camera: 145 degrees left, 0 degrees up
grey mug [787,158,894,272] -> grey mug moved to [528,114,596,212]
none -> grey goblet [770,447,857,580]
################
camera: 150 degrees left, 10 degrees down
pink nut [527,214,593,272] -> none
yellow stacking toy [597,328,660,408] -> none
################
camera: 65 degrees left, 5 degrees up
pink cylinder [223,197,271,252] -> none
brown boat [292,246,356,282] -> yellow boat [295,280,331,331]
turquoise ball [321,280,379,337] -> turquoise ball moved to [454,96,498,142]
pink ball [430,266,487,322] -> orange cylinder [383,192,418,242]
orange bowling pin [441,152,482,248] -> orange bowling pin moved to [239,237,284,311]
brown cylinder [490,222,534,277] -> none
################
* WHAT THE EXERCISE ASKS *
Retype exactly the lines of the data above that fall between the line with "turquoise ball [321,280,379,337]" and the line with "brown cylinder [490,222,534,277] -> none", inclusive, and add nothing.

* RESPONSE BELOW *
turquoise ball [321,280,379,337] -> turquoise ball moved to [454,96,498,142]
pink ball [430,266,487,322] -> orange cylinder [383,192,418,242]
orange bowling pin [441,152,482,248] -> orange bowling pin moved to [239,237,284,311]
brown cylinder [490,222,534,277] -> none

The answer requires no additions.